§ DIRECTIONS:
From the first entry to the last, restate everything word for word and exclude pictures.
**** MATERIAL PROVIDED ****
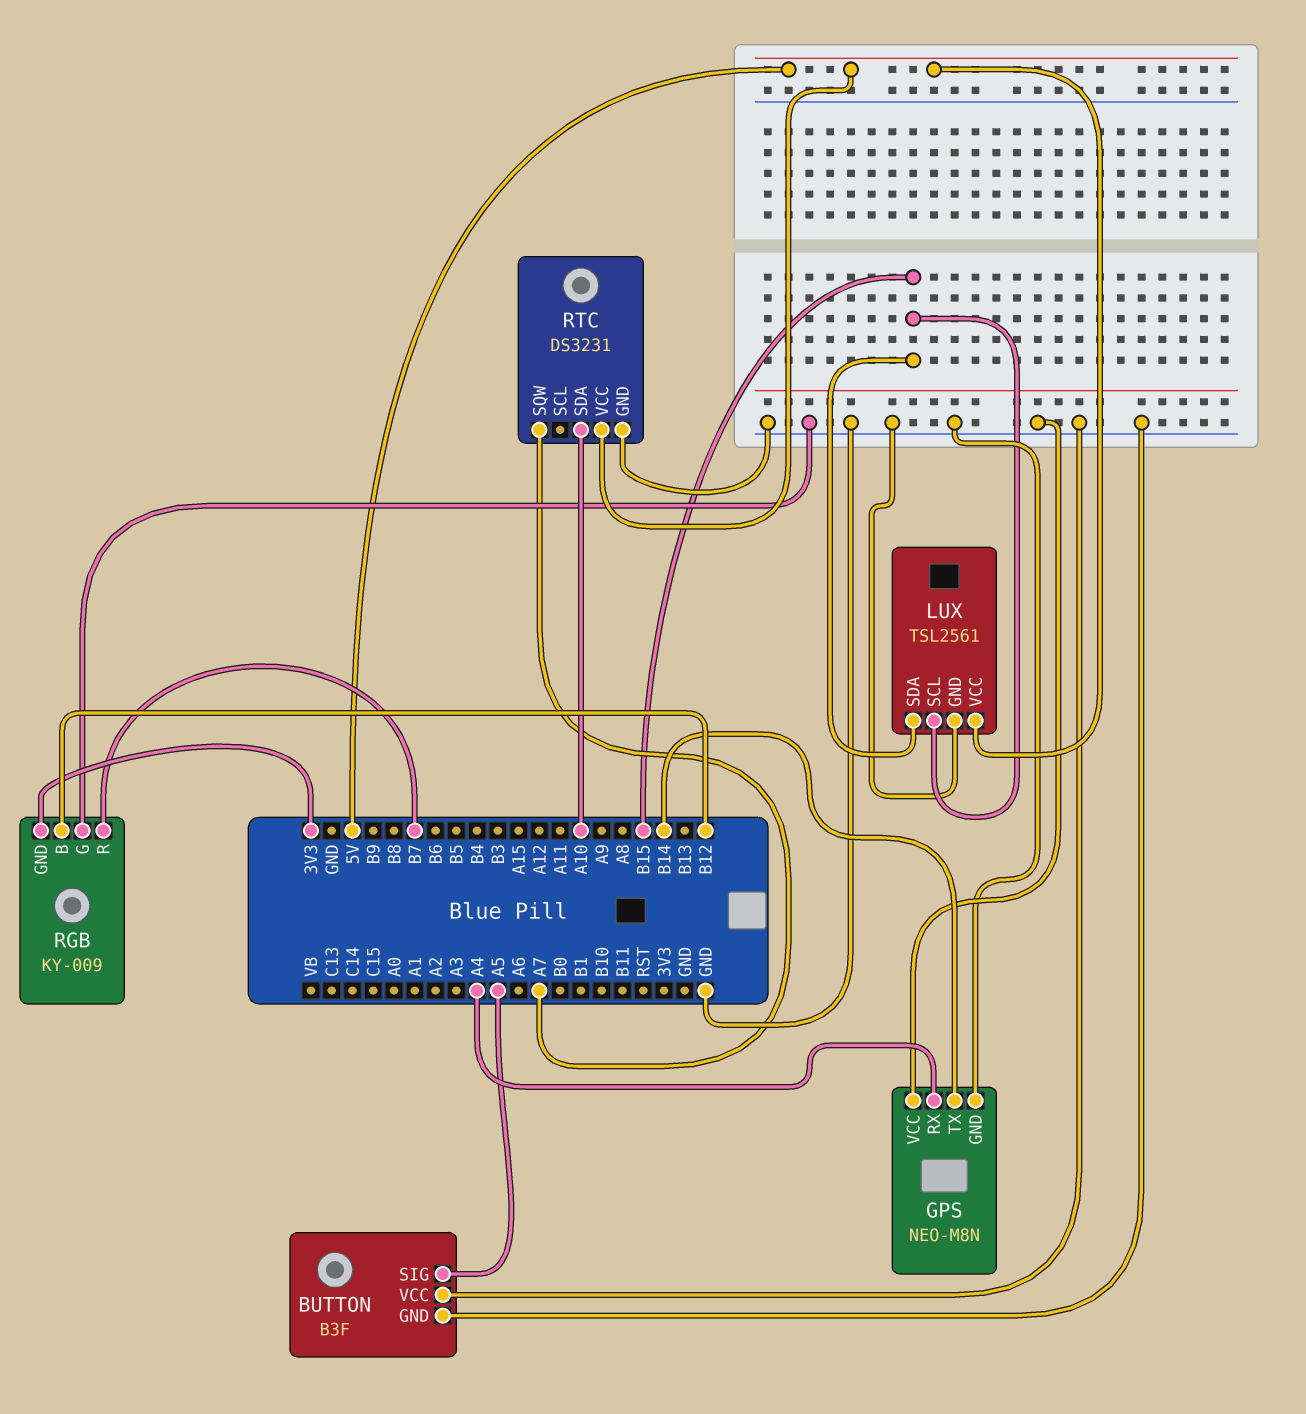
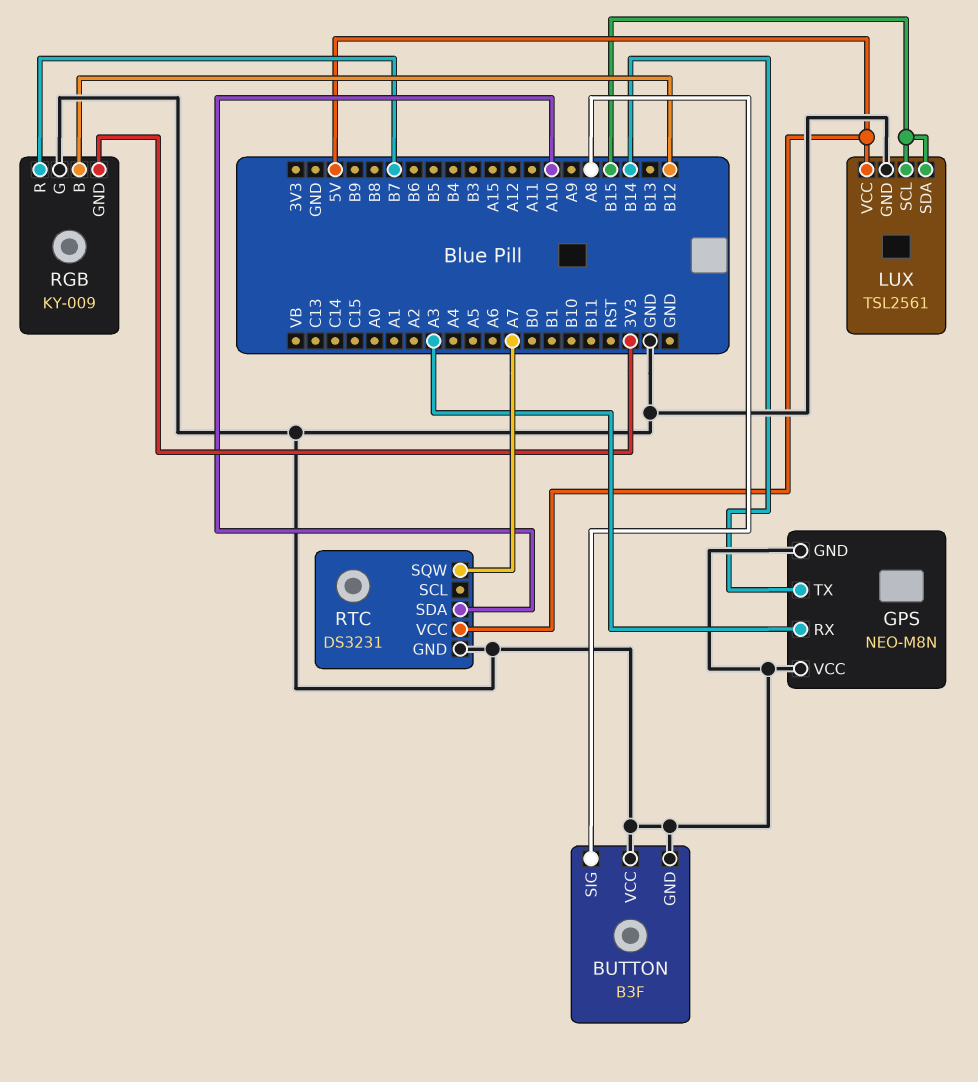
BUTTON pin SIG: A5 -> A8
GPS pin RX: A4 -> A3

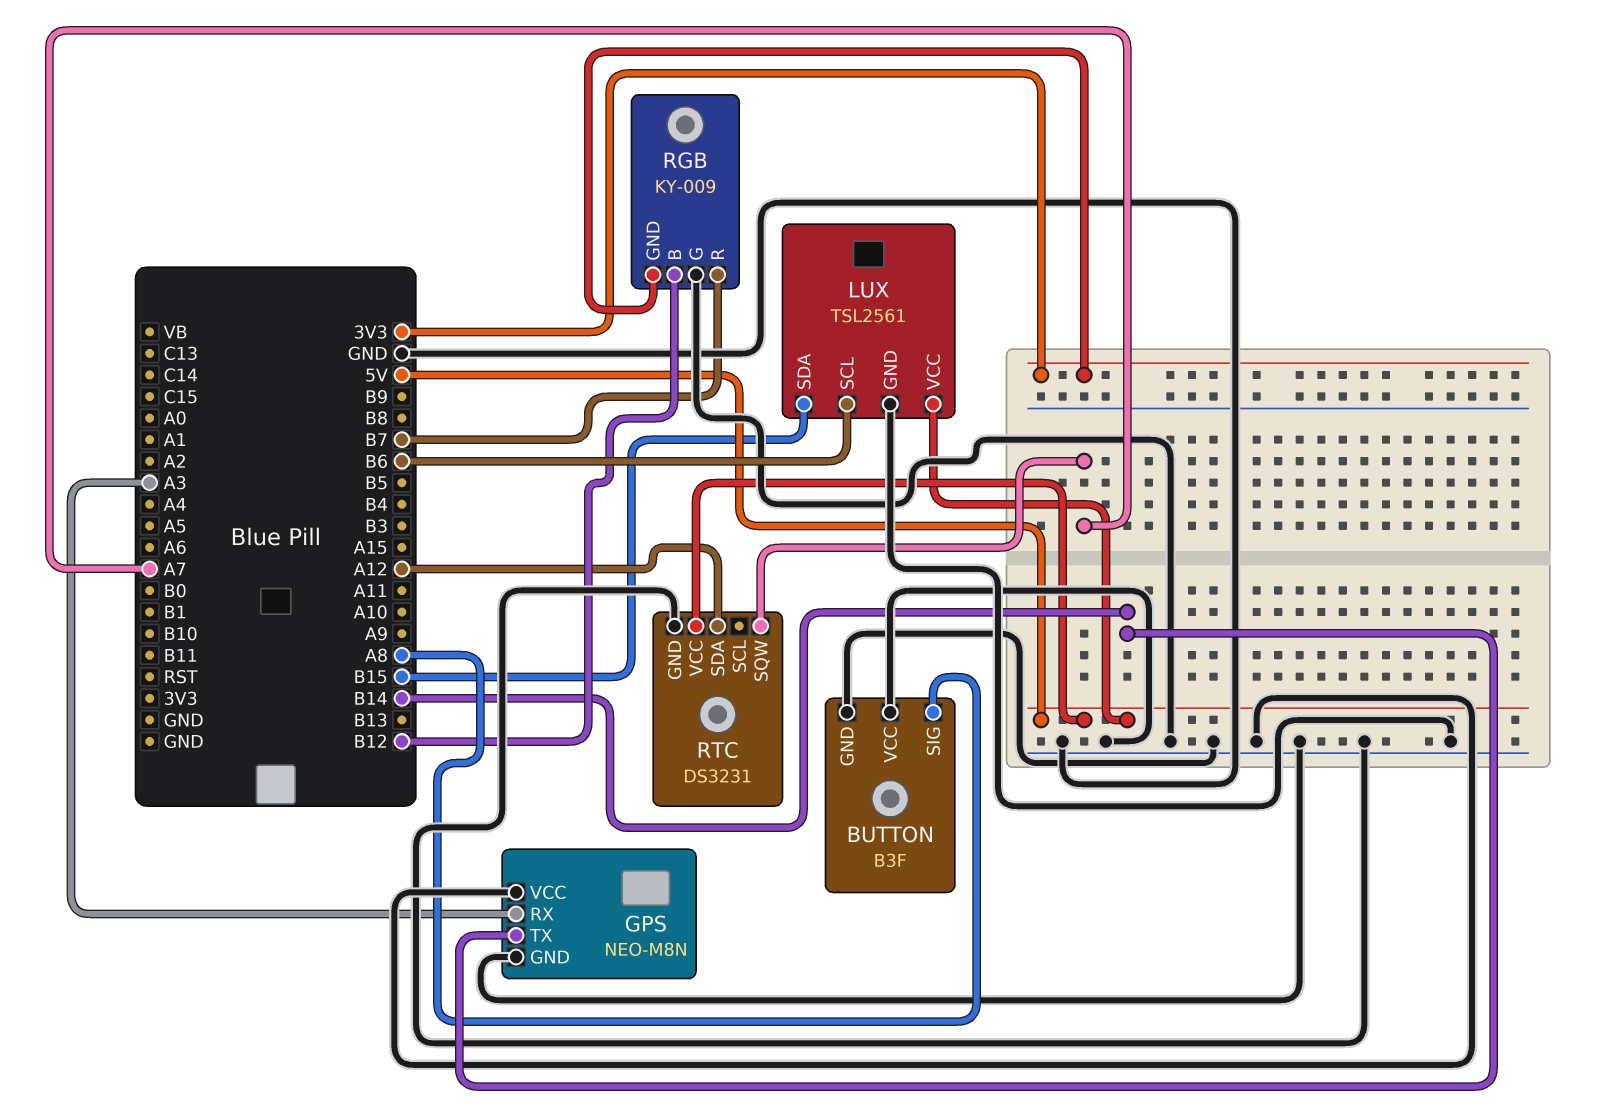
LUX pin SCL: B15 -> B6
RTC pin SDA: A10 -> A12

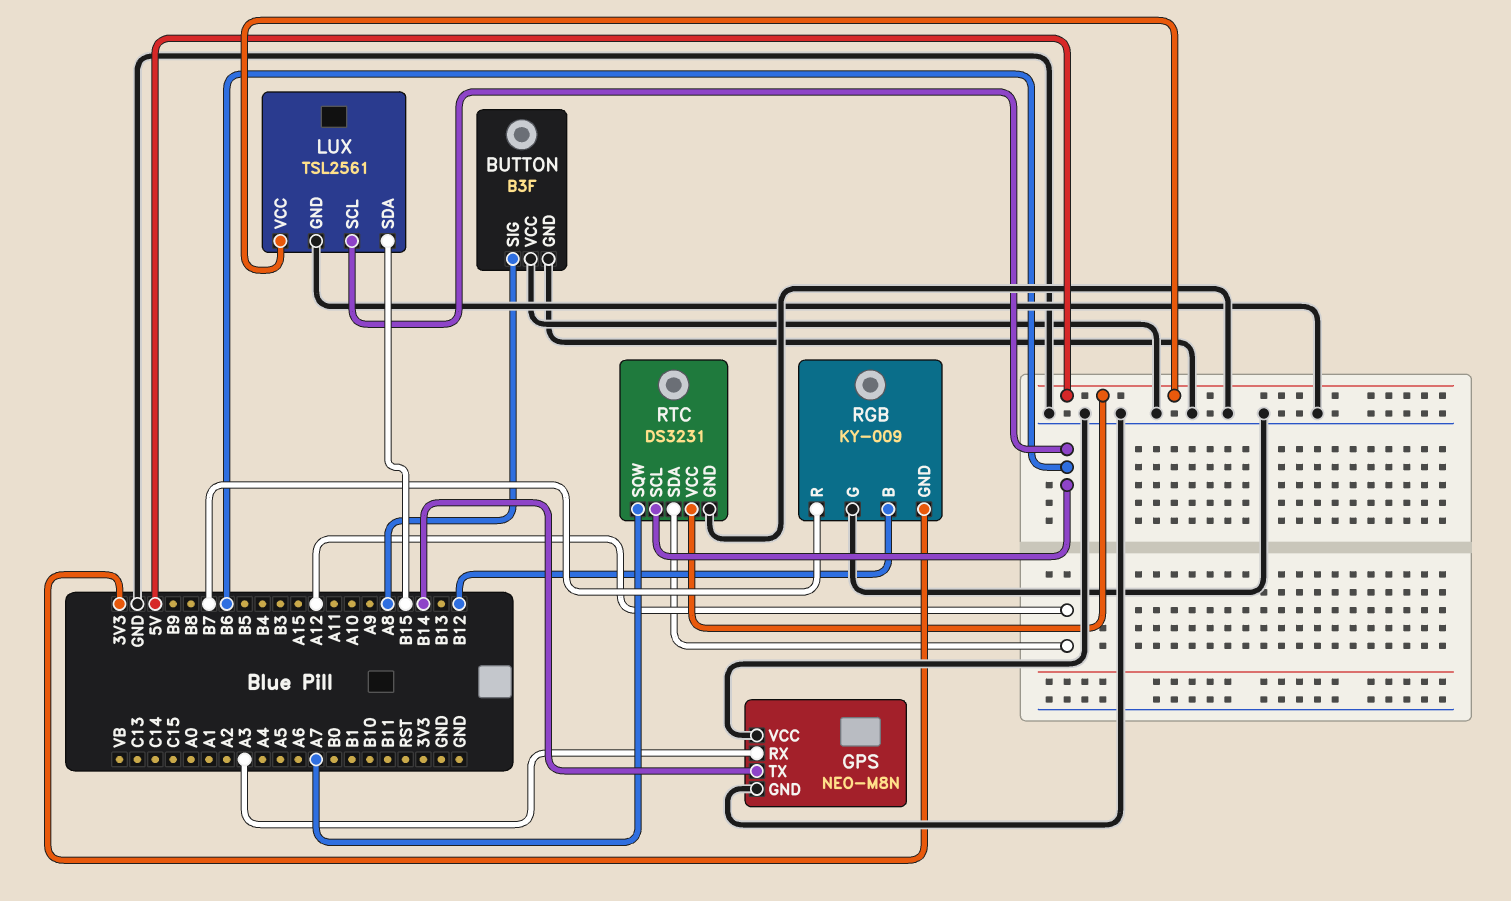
RTC pin SCL: none -> B6

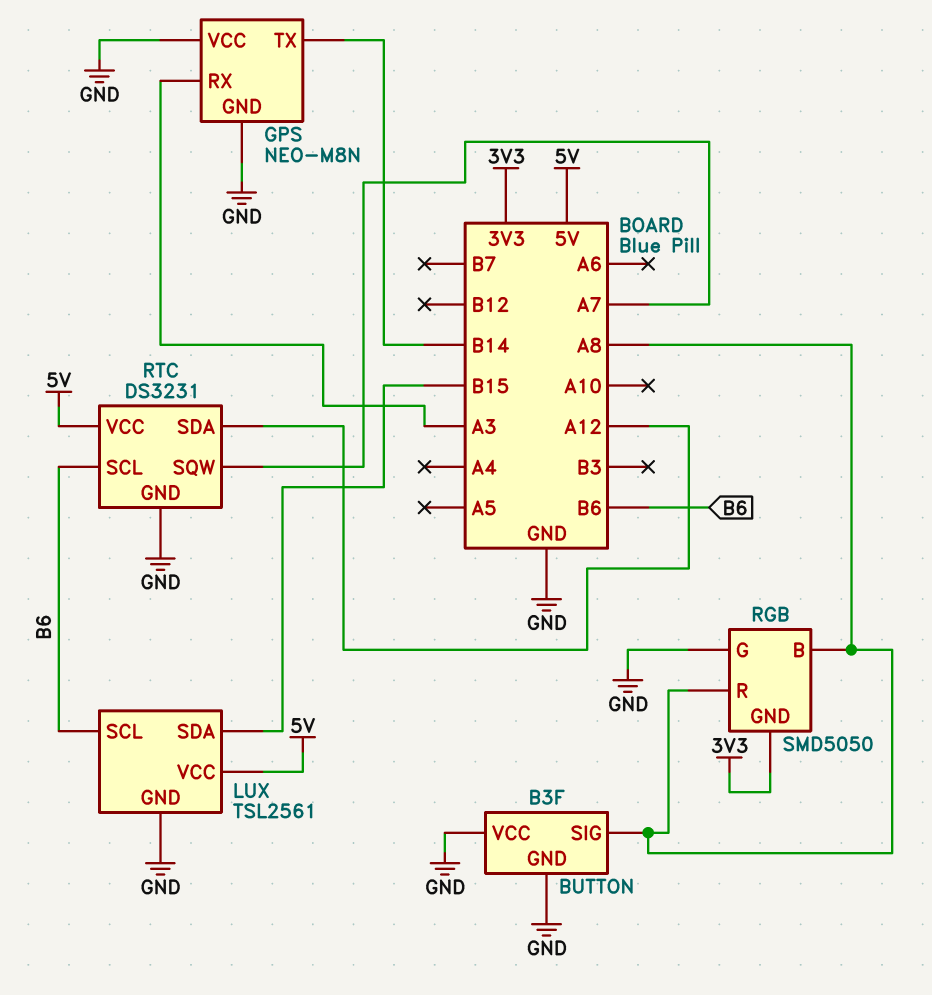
RGB: KY-009 -> SMD5050
RGB pin B: B12 -> A8
RGB pin R: B7 -> A8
****
§ EXPECTED ANSWER:
BUTTON pin SIG: A5 -> A8
GPS pin RX: A4 -> A3

LUX pin SCL: B15 -> B6
RTC pin SDA: A10 -> A12

RTC pin SCL: none -> B6

RGB: KY-009 -> SMD5050
RGB pin B: B12 -> A8
RGB pin R: B7 -> A8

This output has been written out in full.